Please output exactly the part of the records below that opens with the line containing "none -> purple cone C8 level 2" and closes with the line containing "green brick Q11", both lines included, and nothing else.

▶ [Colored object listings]
# # #
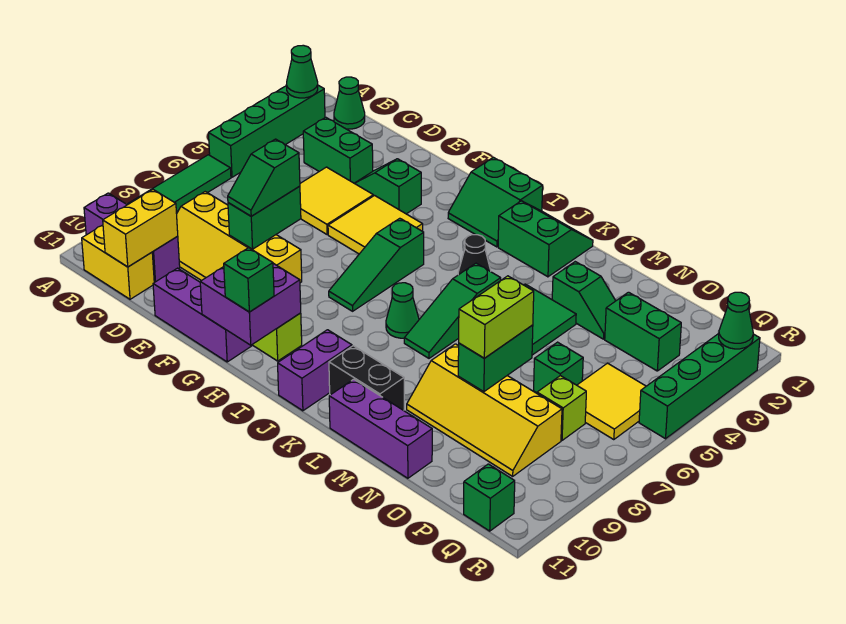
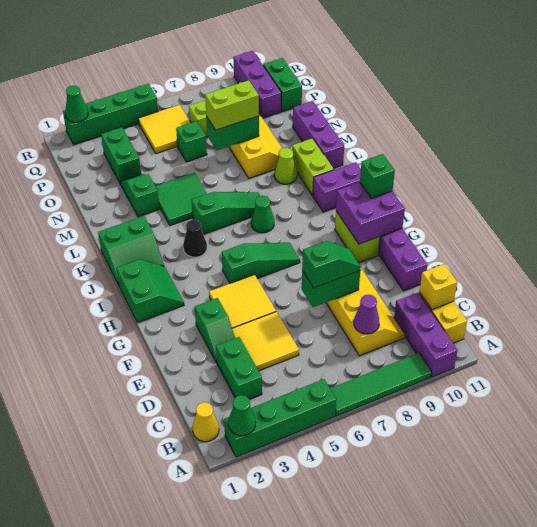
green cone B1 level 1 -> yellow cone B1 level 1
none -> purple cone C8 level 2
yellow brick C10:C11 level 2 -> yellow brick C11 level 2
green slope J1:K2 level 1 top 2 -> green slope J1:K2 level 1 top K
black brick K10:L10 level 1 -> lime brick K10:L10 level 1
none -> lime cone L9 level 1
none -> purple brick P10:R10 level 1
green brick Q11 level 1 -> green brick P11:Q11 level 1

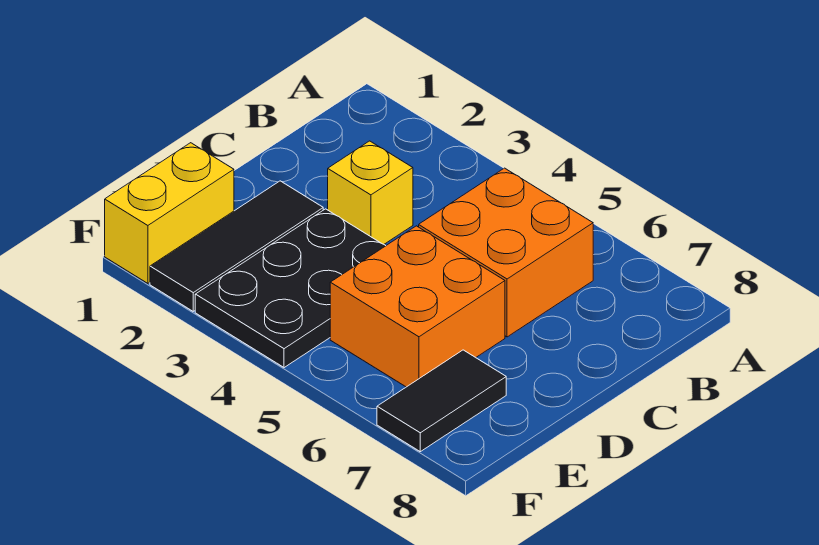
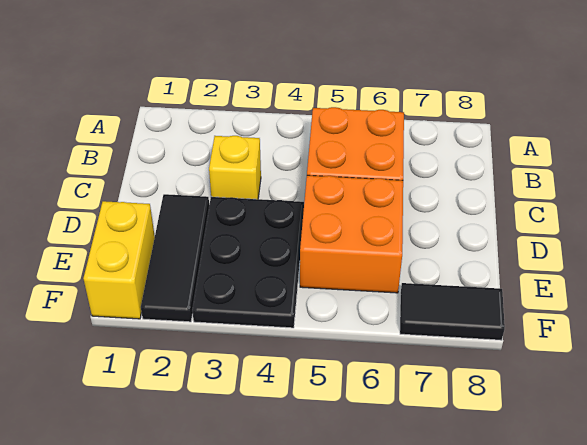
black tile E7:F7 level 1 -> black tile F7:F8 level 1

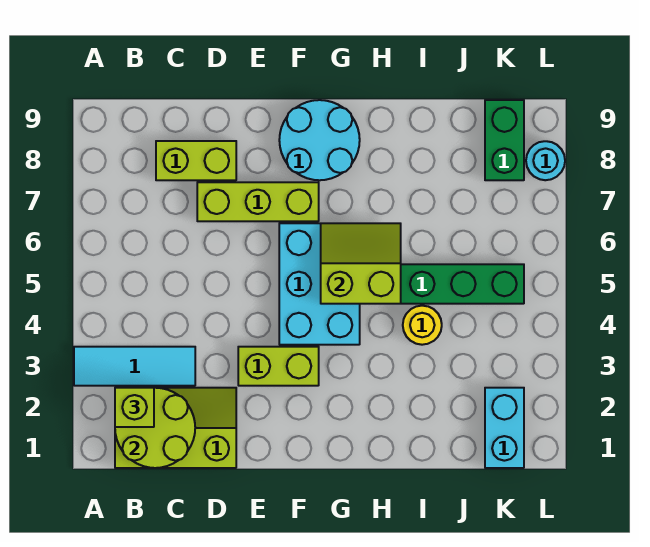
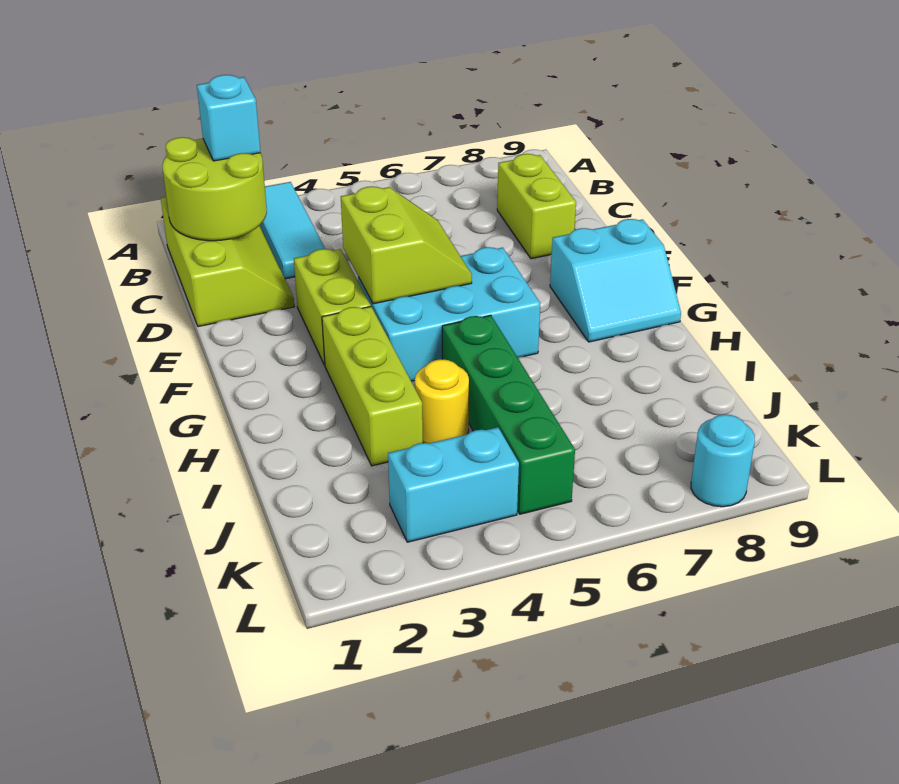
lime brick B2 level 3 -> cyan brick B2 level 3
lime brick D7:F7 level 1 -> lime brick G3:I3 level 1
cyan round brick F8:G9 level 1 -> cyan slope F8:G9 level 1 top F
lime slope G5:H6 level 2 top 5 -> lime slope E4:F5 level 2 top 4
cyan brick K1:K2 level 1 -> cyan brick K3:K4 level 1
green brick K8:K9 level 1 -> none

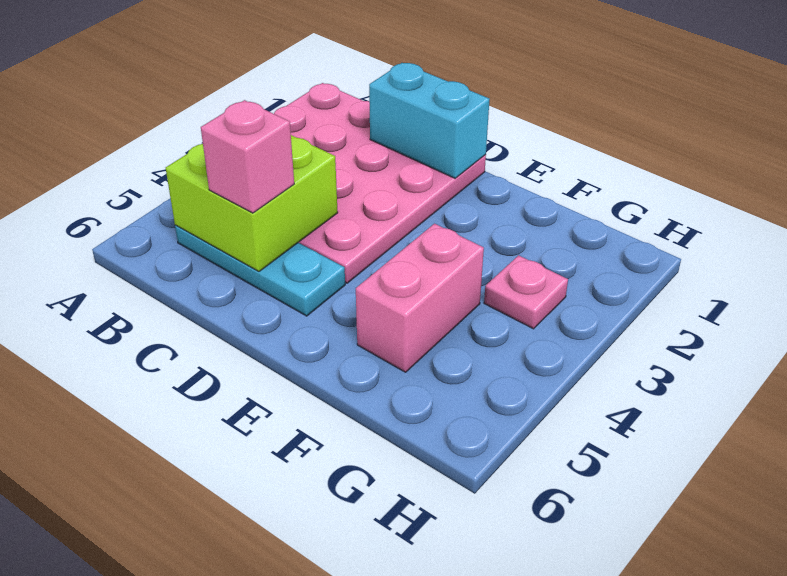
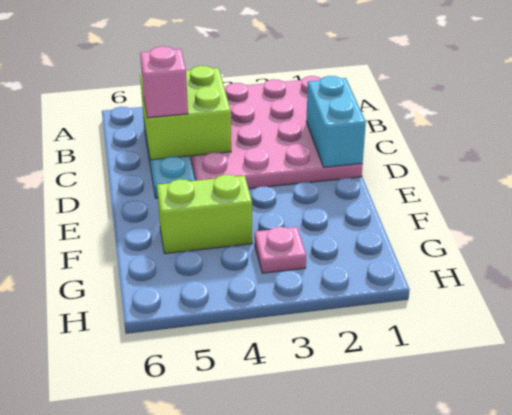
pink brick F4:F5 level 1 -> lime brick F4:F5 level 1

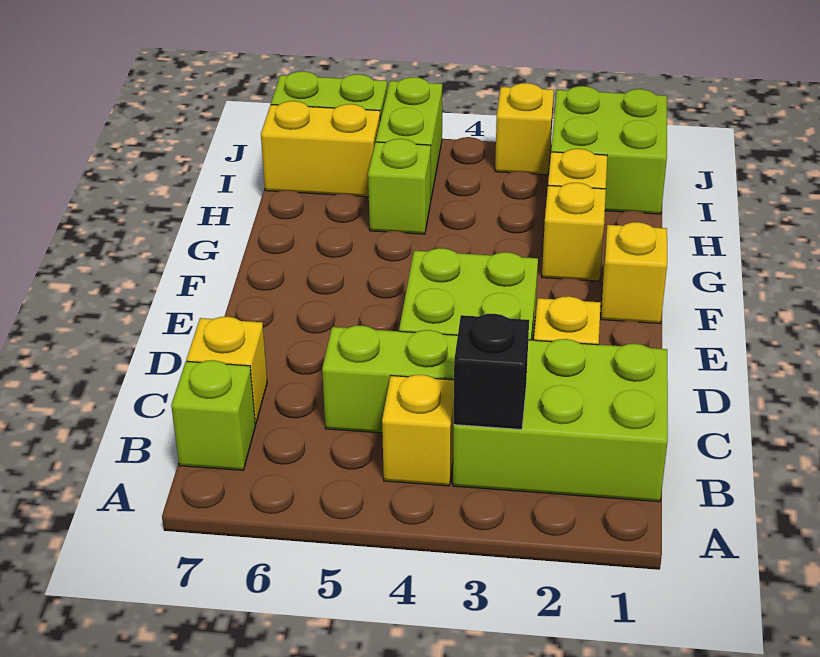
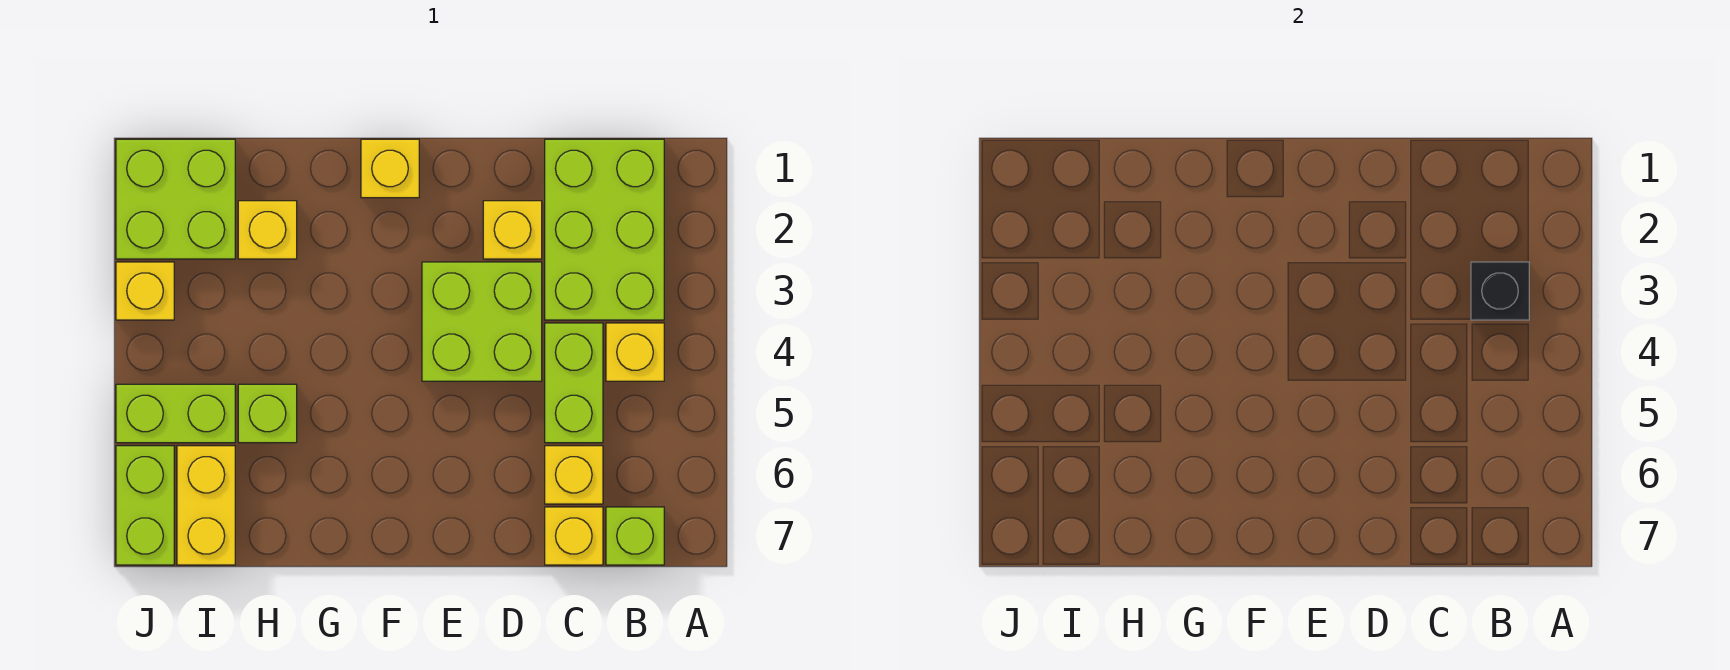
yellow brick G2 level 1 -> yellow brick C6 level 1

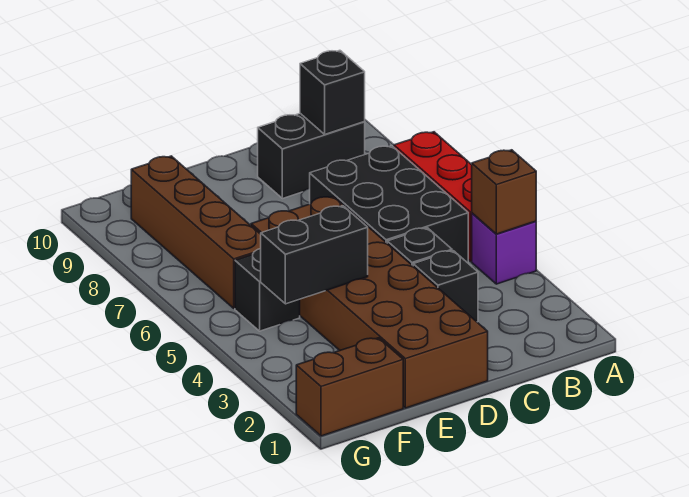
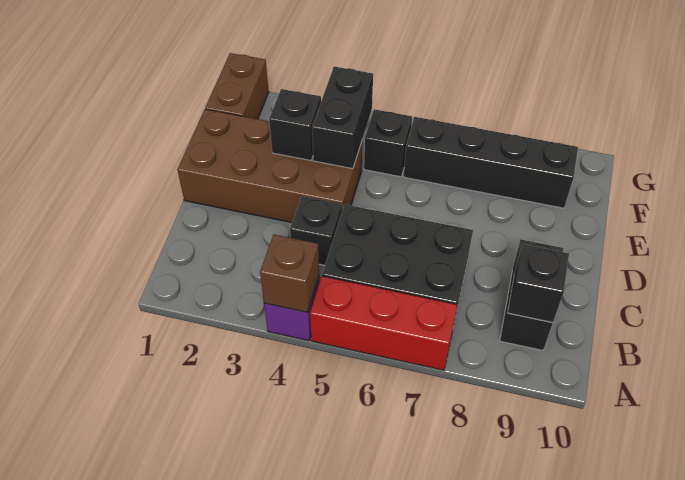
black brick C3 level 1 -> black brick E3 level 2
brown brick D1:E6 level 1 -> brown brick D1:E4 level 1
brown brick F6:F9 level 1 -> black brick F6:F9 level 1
# # #
▶ [Answer to the exercise]
none -> purple cone C8 level 2
yellow brick C10:C11 level 2 -> yellow brick C11 level 2
green slope J1:K2 level 1 top 2 -> green slope J1:K2 level 1 top K
black brick K10:L10 level 1 -> lime brick K10:L10 level 1
none -> lime cone L9 level 1
none -> purple brick P10:R10 level 1
green brick Q11 level 1 -> green brick P11:Q11 level 1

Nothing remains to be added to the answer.